▶ _YOUR TASK_
Exactly the lines below from the line with "green cylinder [408,133,435,170]" through the line with "camera: 135 degrees left, 10 degrees down" must make up the answer, both ends included and pictures left out.

▶ _RECORDS TO PROCESS_
============

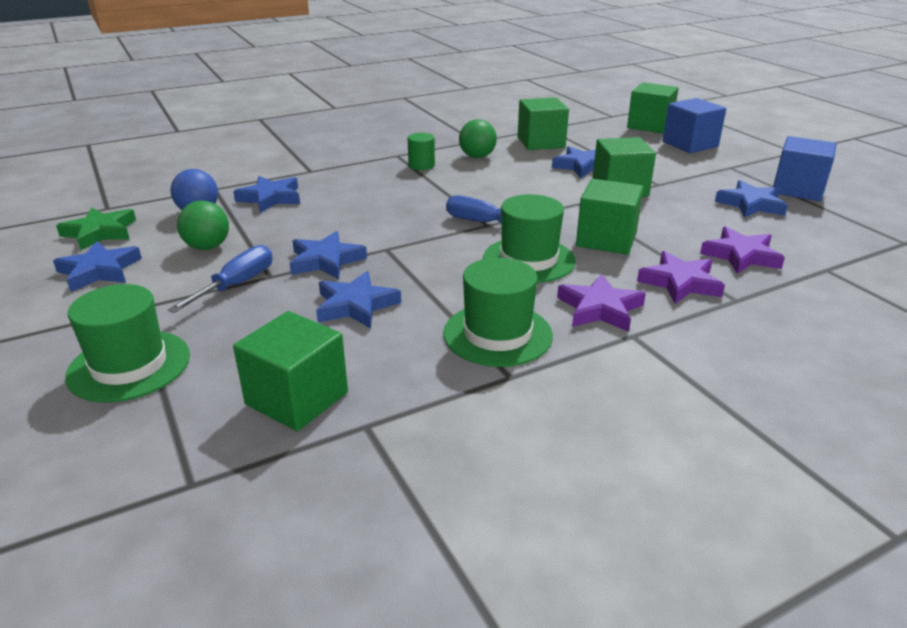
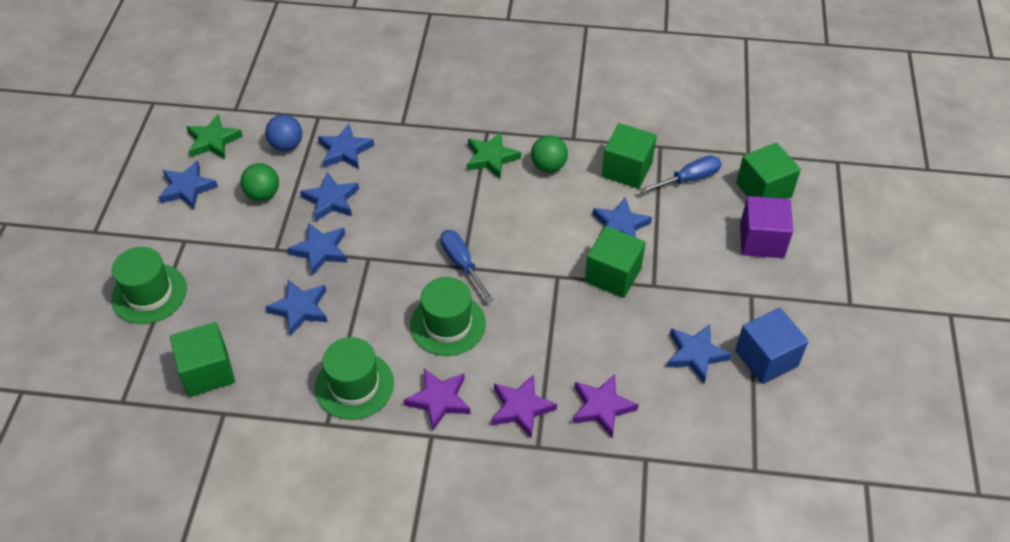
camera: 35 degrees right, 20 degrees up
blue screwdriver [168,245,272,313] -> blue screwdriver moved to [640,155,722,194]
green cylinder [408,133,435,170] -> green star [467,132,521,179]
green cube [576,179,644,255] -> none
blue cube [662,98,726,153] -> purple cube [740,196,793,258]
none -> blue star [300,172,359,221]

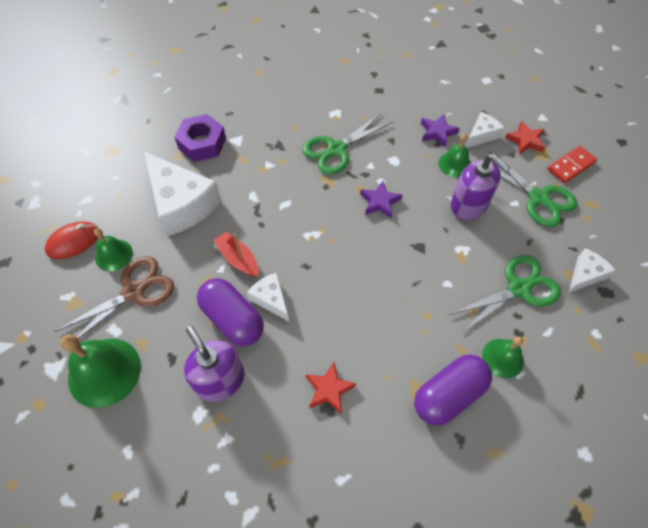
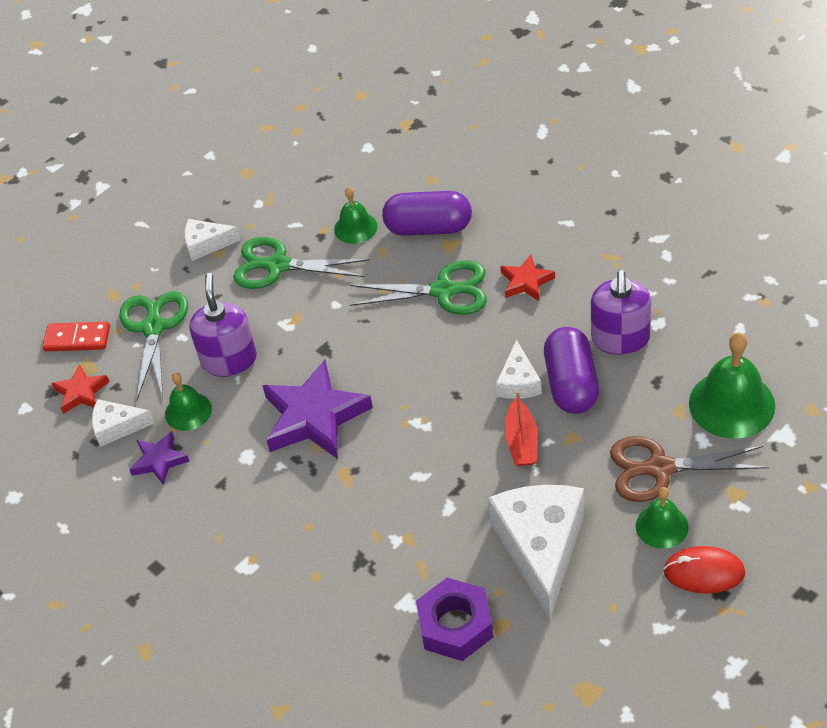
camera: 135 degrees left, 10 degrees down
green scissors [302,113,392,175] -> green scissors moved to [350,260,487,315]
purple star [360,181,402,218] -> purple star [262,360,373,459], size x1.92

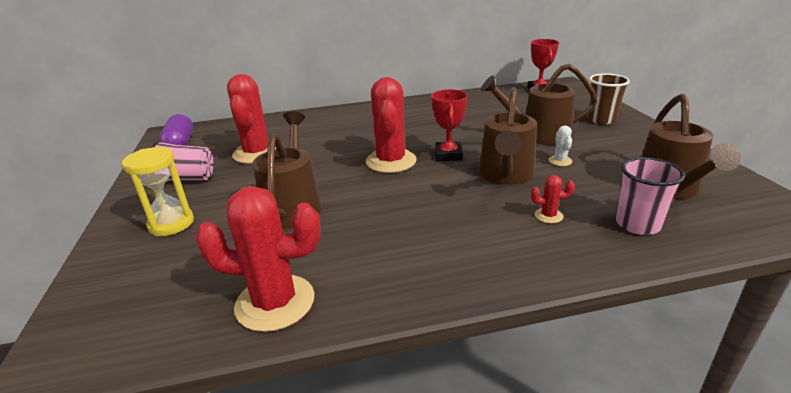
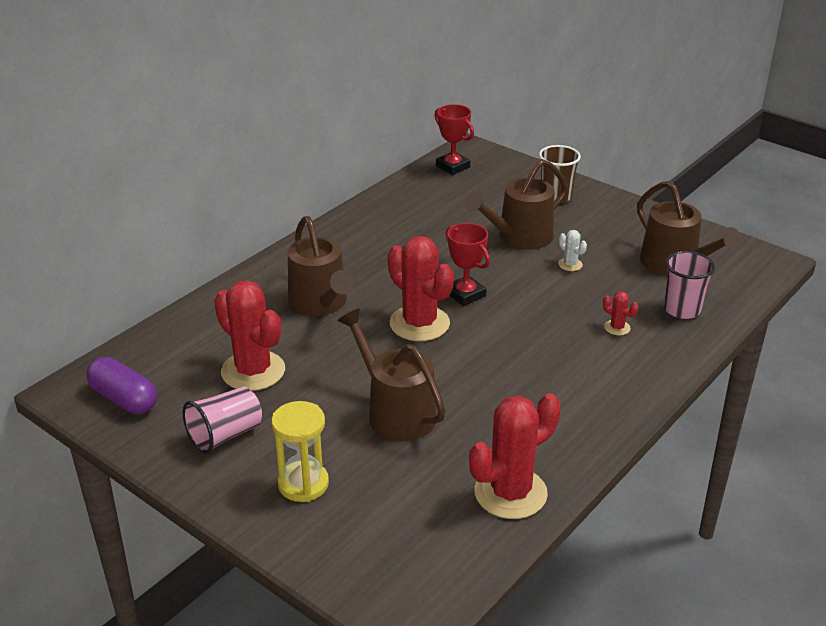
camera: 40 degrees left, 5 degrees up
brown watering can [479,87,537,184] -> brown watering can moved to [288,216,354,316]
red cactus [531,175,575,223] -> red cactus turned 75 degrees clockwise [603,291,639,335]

============

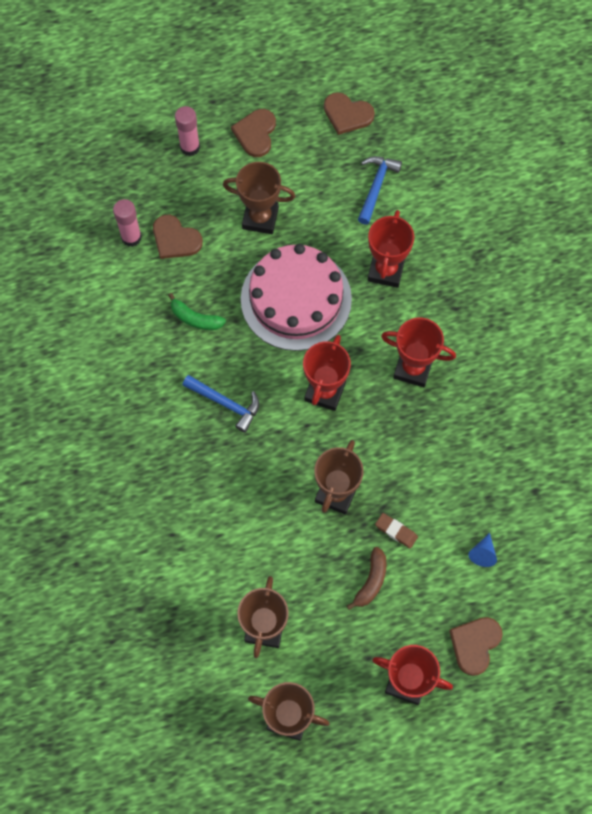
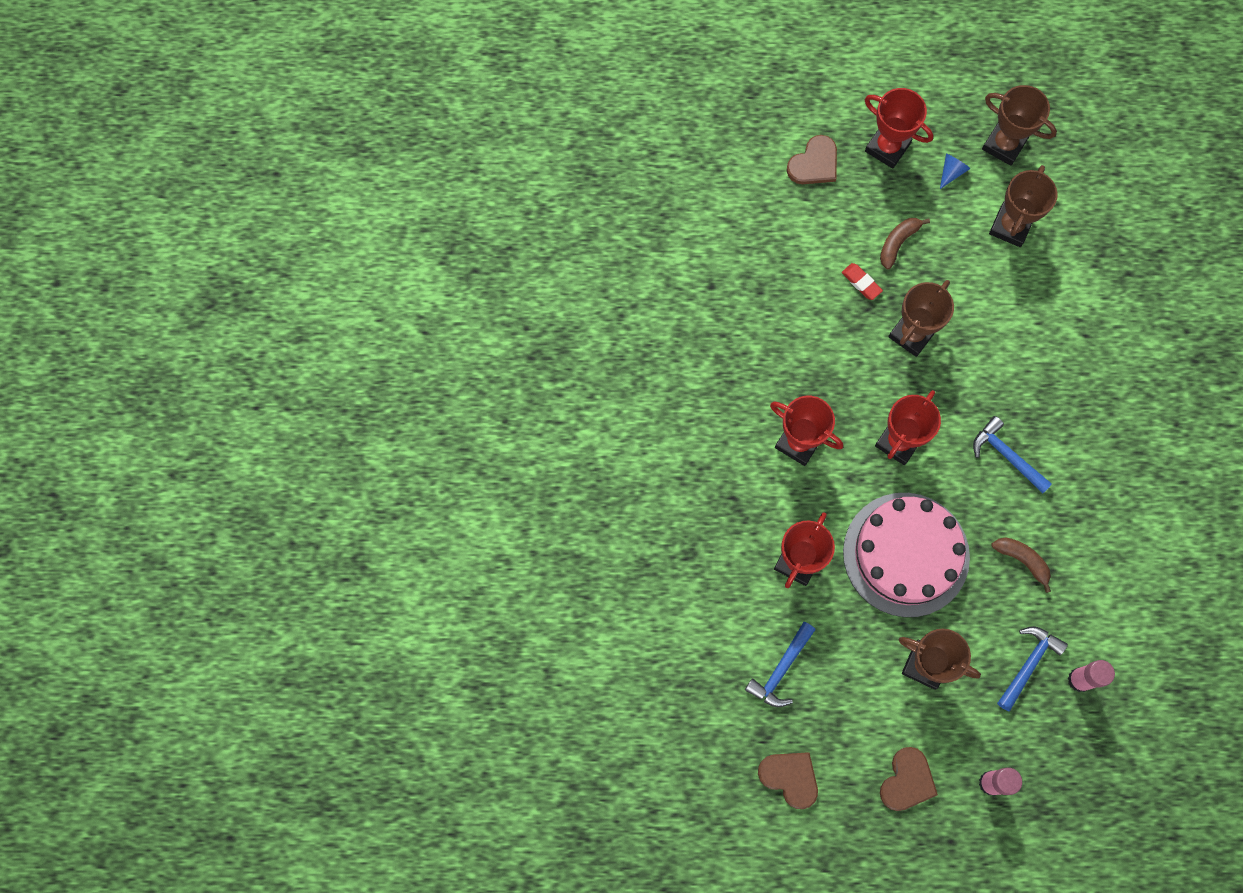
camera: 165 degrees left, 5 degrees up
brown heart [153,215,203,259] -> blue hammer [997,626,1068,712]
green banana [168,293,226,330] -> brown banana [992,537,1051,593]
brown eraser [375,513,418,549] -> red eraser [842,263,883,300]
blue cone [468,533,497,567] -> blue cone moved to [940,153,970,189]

============

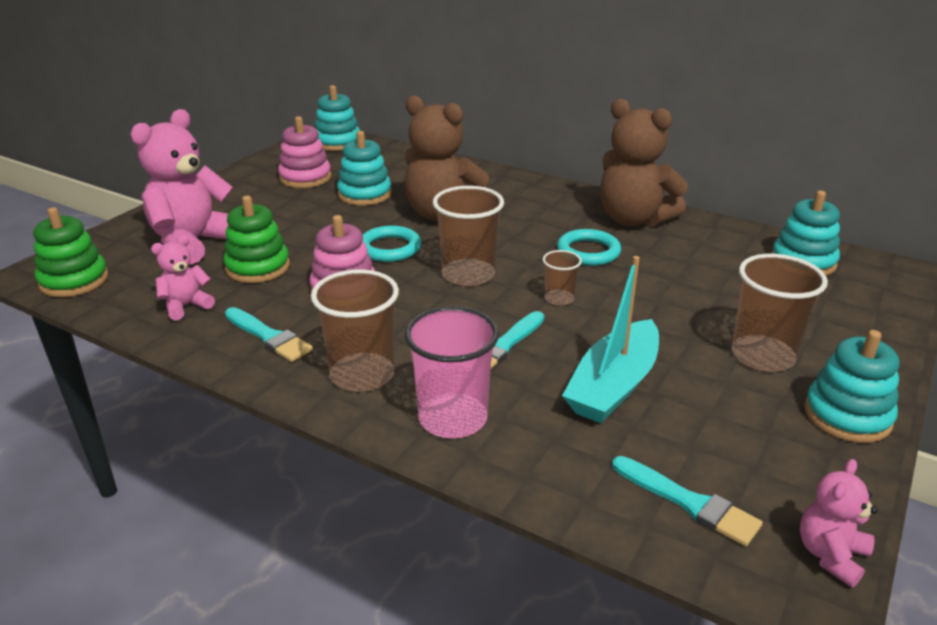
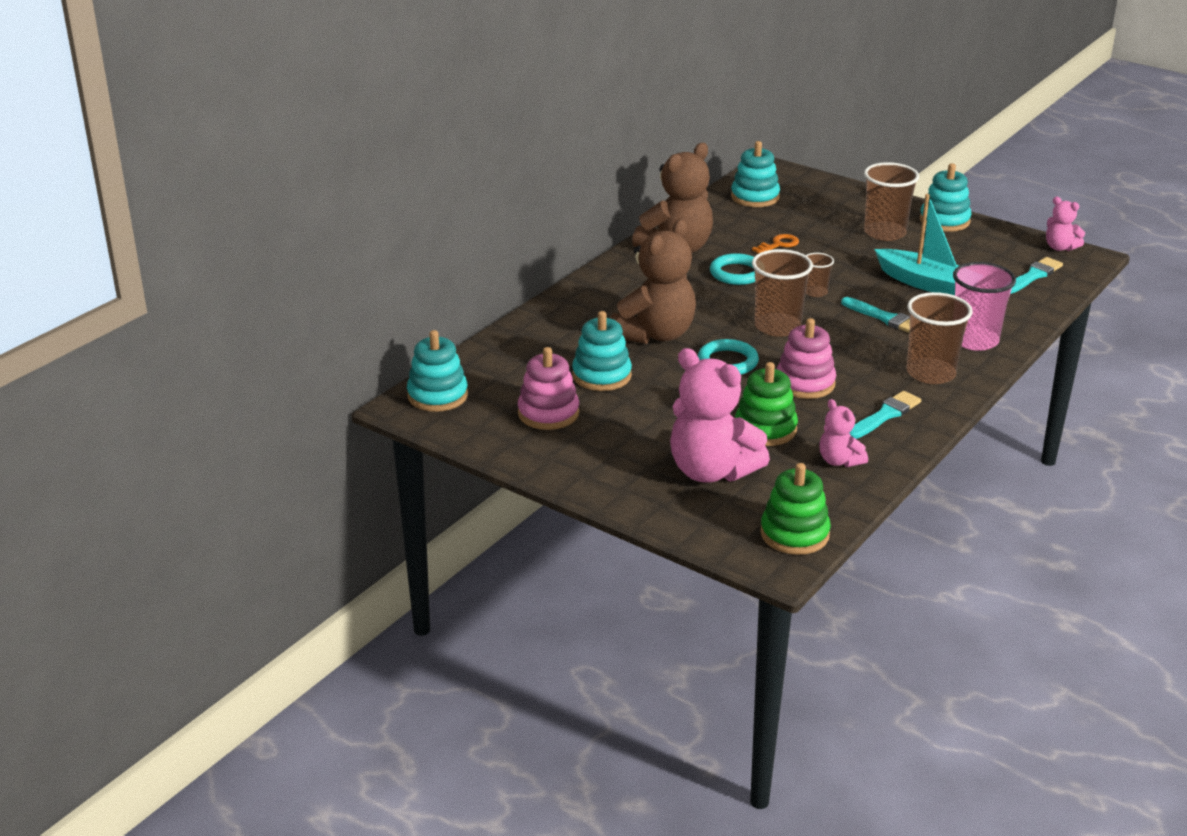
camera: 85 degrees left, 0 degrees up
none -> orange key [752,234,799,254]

============

▶ _EXPECTED ANSWER_
green cylinder [408,133,435,170] -> green star [467,132,521,179]
green cube [576,179,644,255] -> none
blue cube [662,98,726,153] -> purple cube [740,196,793,258]
none -> blue star [300,172,359,221]

camera: 135 degrees left, 10 degrees down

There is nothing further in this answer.